%%

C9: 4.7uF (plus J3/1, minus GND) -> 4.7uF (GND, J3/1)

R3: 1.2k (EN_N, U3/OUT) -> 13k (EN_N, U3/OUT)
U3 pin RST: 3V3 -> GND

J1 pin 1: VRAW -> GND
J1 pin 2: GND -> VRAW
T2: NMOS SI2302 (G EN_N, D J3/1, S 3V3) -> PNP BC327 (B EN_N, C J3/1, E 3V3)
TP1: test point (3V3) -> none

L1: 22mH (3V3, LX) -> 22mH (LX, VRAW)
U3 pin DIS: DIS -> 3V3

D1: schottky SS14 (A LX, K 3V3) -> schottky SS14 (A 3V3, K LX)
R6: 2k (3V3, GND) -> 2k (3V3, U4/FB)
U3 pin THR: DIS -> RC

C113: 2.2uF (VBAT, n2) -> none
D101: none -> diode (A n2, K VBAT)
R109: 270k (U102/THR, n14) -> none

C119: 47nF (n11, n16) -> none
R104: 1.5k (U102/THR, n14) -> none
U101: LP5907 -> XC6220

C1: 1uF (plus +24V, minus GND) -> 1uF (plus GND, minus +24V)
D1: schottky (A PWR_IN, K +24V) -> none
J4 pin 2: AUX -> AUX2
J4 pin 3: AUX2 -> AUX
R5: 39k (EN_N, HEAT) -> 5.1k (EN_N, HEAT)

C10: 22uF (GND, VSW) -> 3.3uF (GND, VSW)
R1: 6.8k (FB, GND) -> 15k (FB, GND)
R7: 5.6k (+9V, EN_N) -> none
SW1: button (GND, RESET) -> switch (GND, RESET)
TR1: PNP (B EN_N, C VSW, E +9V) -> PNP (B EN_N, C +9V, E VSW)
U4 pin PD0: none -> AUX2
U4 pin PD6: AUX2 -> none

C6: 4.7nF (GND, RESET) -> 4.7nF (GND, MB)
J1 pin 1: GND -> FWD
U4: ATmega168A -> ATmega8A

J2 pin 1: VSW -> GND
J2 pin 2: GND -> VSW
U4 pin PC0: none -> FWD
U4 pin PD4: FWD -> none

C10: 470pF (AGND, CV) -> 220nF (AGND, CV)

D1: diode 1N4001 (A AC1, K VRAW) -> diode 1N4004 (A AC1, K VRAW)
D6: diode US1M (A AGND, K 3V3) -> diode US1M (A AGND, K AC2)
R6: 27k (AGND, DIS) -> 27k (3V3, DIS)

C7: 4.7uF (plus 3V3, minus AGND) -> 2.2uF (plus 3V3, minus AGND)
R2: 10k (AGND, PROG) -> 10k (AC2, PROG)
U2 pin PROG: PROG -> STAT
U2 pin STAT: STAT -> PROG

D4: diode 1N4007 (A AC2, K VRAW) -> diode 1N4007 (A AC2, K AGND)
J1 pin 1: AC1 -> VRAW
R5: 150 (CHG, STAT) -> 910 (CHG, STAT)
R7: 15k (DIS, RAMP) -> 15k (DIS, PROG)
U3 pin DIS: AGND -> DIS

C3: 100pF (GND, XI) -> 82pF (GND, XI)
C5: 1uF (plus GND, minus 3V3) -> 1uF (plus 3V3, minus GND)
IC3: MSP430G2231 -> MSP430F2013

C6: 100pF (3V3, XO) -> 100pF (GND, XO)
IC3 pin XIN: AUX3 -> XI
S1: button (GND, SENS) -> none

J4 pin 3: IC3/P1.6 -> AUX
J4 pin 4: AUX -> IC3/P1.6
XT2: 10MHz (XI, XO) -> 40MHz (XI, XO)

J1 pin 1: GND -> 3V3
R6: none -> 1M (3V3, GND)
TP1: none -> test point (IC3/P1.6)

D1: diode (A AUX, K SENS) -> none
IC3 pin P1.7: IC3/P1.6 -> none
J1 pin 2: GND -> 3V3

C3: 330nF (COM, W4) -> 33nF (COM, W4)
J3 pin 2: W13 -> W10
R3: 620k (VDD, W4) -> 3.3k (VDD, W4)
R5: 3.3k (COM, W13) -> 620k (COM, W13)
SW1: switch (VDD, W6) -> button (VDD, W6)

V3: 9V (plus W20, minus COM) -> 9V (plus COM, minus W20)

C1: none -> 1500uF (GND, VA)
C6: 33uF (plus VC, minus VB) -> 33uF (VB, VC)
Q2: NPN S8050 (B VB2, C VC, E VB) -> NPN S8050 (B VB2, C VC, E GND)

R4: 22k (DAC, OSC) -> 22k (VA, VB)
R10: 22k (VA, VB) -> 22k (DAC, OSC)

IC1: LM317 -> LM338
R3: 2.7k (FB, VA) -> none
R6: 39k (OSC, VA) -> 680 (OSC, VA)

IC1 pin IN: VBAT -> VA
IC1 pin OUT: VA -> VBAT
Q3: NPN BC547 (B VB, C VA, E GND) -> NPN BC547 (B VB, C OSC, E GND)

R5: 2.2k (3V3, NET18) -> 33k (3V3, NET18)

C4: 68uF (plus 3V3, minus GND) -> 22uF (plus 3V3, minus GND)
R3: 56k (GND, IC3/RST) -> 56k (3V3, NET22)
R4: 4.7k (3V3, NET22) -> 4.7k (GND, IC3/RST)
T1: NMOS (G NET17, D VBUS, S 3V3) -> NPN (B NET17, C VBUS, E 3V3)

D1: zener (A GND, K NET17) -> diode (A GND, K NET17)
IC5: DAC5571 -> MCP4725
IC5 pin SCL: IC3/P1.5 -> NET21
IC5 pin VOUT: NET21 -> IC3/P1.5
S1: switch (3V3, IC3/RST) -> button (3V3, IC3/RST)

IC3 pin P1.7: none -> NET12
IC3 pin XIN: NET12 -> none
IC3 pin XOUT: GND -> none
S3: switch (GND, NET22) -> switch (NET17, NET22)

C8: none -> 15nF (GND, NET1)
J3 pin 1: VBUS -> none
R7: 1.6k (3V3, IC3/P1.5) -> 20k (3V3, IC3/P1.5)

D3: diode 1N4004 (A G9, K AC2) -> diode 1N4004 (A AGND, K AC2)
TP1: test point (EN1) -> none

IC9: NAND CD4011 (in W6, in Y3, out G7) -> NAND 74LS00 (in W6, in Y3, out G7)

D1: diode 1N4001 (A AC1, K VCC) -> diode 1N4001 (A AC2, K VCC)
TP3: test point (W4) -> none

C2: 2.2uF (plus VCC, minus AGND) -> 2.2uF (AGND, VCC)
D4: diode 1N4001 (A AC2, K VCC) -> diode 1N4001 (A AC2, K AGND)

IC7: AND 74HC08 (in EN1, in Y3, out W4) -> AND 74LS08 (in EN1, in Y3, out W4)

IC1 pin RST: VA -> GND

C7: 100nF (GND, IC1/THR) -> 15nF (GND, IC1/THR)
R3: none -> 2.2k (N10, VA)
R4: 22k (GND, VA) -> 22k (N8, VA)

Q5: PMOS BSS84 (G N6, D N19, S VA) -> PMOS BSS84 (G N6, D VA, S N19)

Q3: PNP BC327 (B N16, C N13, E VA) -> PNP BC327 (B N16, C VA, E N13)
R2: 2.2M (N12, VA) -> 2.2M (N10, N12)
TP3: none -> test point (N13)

%%

--- Aim of the exercise ---
Only the lines that contain the word "RESET" should be copied from the material.

--- Solution for this task ---
SW1: button (GND, RESET) -> switch (GND, RESET)
C6: 4.7nF (GND, RESET) -> 4.7nF (GND, MB)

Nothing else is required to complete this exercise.